(Stored items)
════════
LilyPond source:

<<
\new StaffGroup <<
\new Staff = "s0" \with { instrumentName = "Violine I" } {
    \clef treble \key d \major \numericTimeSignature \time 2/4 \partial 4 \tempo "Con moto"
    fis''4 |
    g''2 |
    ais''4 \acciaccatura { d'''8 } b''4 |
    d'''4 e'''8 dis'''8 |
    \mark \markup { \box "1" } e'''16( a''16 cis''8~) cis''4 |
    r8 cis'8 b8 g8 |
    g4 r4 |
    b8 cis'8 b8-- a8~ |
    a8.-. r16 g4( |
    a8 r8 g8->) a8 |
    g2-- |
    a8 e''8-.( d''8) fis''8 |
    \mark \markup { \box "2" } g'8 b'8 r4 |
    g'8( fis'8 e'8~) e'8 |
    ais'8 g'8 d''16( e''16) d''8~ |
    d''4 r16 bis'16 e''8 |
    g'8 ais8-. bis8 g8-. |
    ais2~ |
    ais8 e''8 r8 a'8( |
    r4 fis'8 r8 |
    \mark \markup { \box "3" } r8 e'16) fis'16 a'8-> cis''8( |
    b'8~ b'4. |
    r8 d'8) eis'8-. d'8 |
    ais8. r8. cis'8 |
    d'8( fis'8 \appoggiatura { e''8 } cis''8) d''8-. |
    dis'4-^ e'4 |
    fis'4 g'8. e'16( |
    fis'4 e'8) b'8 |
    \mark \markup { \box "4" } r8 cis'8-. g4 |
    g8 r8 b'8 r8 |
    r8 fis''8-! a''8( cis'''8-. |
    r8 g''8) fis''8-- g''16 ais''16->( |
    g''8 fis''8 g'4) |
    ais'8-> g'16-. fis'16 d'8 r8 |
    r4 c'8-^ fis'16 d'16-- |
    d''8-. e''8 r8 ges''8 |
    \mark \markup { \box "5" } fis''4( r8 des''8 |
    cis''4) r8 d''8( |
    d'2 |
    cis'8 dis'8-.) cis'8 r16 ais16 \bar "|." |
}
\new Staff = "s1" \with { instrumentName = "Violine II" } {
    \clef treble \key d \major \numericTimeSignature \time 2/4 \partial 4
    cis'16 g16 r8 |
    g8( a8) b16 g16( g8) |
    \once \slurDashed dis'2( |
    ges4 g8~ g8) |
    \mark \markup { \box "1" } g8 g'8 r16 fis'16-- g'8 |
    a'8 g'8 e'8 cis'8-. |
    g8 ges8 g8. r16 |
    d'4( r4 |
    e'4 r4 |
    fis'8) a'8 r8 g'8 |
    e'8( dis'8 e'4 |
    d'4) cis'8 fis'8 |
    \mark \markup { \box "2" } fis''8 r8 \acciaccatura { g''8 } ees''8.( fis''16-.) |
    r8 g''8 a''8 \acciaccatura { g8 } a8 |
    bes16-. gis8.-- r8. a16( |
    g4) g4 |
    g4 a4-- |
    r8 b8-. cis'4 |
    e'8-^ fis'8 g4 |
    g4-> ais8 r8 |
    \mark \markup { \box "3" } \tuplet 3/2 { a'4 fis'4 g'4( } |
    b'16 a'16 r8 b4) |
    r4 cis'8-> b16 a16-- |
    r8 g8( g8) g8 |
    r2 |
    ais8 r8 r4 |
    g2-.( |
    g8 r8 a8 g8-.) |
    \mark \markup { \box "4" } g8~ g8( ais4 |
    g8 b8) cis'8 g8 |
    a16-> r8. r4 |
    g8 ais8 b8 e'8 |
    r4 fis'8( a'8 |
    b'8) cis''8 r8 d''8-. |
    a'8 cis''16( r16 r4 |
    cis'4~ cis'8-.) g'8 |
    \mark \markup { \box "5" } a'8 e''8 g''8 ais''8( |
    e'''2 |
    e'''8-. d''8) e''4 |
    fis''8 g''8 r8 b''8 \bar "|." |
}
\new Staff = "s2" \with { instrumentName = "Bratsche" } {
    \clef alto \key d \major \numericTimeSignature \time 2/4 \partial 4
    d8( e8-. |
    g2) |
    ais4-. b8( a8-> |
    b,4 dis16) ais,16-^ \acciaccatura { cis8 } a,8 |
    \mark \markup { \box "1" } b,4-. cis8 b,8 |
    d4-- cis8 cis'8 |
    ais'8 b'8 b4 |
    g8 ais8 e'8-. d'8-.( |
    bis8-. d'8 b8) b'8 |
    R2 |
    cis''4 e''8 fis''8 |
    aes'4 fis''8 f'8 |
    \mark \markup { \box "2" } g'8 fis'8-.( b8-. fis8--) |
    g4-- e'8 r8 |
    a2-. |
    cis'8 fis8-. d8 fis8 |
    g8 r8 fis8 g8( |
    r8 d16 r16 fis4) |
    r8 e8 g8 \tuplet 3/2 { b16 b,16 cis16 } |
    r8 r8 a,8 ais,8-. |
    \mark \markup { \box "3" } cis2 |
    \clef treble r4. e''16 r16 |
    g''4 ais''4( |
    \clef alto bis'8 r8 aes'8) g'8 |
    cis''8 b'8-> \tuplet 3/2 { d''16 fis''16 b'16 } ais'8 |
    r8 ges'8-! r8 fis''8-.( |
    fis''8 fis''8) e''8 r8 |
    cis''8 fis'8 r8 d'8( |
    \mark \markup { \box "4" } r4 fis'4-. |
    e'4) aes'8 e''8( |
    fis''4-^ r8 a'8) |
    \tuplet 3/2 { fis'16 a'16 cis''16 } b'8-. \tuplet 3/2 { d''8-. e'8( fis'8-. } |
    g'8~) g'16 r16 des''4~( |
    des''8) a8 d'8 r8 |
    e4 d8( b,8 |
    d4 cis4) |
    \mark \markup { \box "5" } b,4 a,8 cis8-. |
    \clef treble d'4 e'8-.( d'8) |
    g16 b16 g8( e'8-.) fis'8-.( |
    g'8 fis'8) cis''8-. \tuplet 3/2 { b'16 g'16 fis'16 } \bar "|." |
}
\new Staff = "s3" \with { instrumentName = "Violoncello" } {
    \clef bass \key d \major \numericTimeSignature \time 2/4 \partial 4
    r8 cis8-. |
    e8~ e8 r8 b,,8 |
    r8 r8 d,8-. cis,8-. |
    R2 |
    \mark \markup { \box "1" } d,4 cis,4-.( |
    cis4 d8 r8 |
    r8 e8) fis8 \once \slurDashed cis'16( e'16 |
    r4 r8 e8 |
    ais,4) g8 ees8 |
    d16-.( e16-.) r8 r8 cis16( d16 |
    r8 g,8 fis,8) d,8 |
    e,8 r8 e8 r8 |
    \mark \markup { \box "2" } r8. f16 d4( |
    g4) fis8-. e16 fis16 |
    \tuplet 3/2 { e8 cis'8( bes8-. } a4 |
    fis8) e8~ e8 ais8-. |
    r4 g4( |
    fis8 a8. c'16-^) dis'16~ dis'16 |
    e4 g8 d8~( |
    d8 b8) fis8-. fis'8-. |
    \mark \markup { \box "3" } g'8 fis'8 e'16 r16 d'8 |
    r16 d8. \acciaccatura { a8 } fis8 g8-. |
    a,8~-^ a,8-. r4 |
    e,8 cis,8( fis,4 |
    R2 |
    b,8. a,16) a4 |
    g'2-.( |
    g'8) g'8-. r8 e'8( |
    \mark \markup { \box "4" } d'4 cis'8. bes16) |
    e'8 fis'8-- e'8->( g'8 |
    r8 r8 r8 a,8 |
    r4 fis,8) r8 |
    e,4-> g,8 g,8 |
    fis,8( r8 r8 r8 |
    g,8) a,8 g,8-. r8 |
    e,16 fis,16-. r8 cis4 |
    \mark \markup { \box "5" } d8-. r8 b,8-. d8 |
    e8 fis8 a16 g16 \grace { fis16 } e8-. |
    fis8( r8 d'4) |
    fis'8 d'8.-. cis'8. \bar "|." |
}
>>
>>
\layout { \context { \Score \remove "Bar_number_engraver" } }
════════
Written request: Pull out each line above that contains the string "partial", counting lines where it shows up as part of a longer word.

Response below:
    \clef treble \key d \major \numericTimeSignature \time 2/4 \partial 4 \tempo "Con moto"
    \clef treble \key d \major \numericTimeSignature \time 2/4 \partial 4
    \clef alto \key d \major \numericTimeSignature \time 2/4 \partial 4
    \clef bass \key d \major \numericTimeSignature \time 2/4 \partial 4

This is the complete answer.